> [Prompt]: Copy out the lines below, replacing "cell" with "box" wherever it occurs and changing nothing else. Leave the pictures out.

> [Records shown]:
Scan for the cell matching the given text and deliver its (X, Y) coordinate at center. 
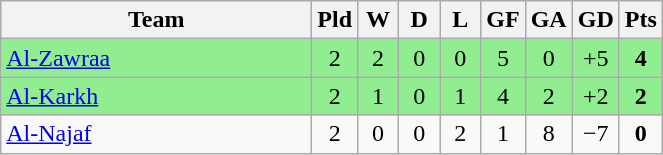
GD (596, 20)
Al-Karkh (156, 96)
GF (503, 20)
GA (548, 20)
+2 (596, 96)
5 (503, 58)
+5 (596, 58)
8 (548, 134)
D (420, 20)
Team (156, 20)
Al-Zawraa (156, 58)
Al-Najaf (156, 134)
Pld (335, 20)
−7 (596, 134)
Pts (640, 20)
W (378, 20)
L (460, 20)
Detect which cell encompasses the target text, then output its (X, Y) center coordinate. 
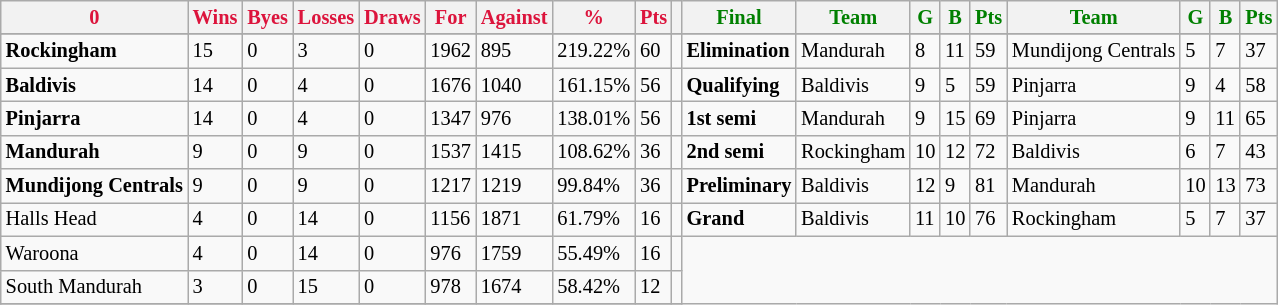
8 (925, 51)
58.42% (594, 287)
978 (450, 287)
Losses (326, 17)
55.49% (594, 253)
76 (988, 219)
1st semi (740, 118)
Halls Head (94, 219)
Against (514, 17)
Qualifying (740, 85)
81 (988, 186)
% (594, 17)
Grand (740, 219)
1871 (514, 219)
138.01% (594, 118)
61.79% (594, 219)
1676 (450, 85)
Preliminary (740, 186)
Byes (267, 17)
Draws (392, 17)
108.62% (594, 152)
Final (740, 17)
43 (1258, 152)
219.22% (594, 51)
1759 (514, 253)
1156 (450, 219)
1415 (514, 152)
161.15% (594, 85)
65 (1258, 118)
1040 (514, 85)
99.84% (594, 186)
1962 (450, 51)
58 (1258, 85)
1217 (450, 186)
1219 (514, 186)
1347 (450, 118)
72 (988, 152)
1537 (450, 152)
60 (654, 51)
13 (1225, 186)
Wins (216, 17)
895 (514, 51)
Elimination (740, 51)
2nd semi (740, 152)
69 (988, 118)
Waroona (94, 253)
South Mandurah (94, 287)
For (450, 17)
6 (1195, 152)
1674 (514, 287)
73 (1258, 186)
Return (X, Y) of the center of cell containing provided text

> [Answer to the task]:
Scan for the box matching the given text and deliver its (X, Y) coordinate at center. 
GD (596, 20)
Al-Karkh (156, 96)
GF (503, 20)
GA (548, 20)
+2 (596, 96)
5 (503, 58)
+5 (596, 58)
8 (548, 134)
D (420, 20)
Team (156, 20)
Al-Zawraa (156, 58)
Al-Najaf (156, 134)
Pld (335, 20)
−7 (596, 134)
Pts (640, 20)
W (378, 20)
L (460, 20)
Detect which box encompasses the target text, then output its (X, Y) center coordinate. 
8 (925, 51)
58.42% (594, 287)
978 (450, 287)
Losses (326, 17)
55.49% (594, 253)
76 (988, 219)
1st semi (740, 118)
Halls Head (94, 219)
Against (514, 17)
Qualifying (740, 85)
81 (988, 186)
% (594, 17)
Grand (740, 219)
1871 (514, 219)
138.01% (594, 118)
61.79% (594, 219)
1676 (450, 85)
Preliminary (740, 186)
Byes (267, 17)
Draws (392, 17)
108.62% (594, 152)
Final (740, 17)
43 (1258, 152)
219.22% (594, 51)
1759 (514, 253)
1156 (450, 219)
1415 (514, 152)
161.15% (594, 85)
65 (1258, 118)
1040 (514, 85)
99.84% (594, 186)
1962 (450, 51)
58 (1258, 85)
1217 (450, 186)
1219 (514, 186)
1347 (450, 118)
72 (988, 152)
1537 (450, 152)
60 (654, 51)
13 (1225, 186)
Wins (216, 17)
895 (514, 51)
Elimination (740, 51)
2nd semi (740, 152)
69 (988, 118)
Waroona (94, 253)
South Mandurah (94, 287)
For (450, 17)
6 (1195, 152)
1674 (514, 287)
73 (1258, 186)
Return (X, Y) of the center of box containing provided text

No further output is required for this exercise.